▶ **WHAT THE EXERCISE ASKS**:
Please reproduce the records below exactly, omitting any pictures they contain.

■ ■ ■ ■ ■ ■ ■

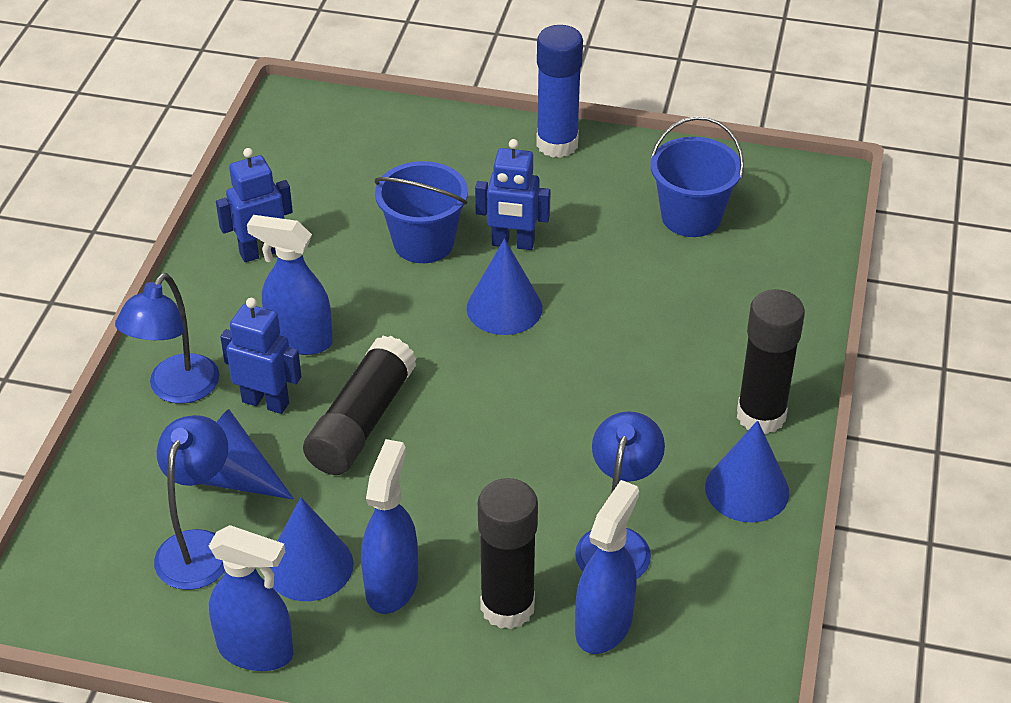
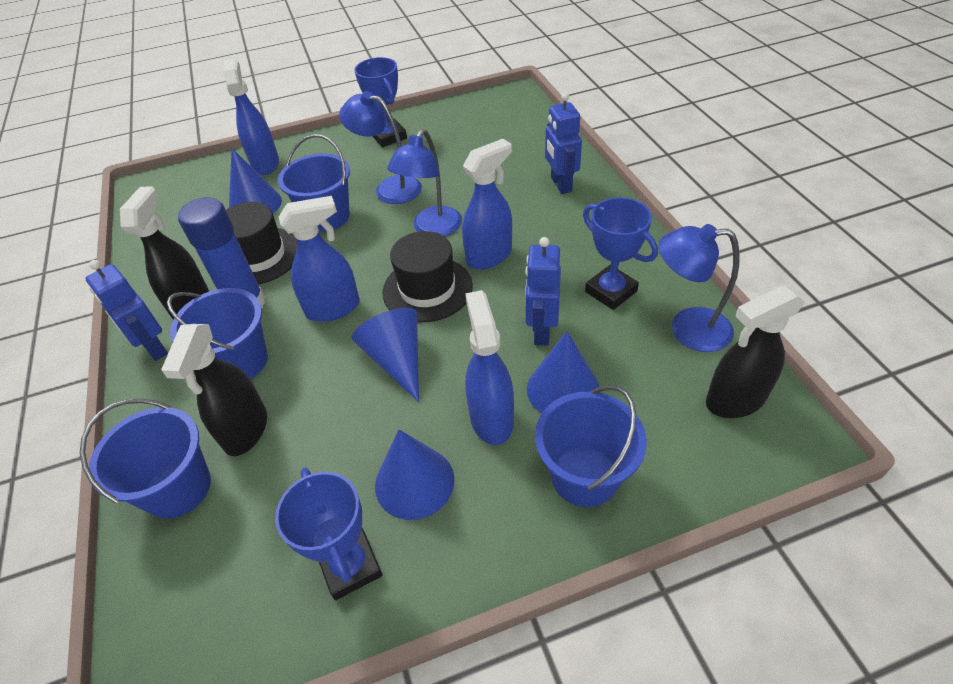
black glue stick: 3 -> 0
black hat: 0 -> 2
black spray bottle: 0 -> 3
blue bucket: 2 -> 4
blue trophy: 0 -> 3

■ ■ ■ ■ ■ ■ ■

▶ **EXERCISE RESULT**:
black glue stick: 3 -> 0
black hat: 0 -> 2
black spray bottle: 0 -> 3
blue bucket: 2 -> 4
blue trophy: 0 -> 3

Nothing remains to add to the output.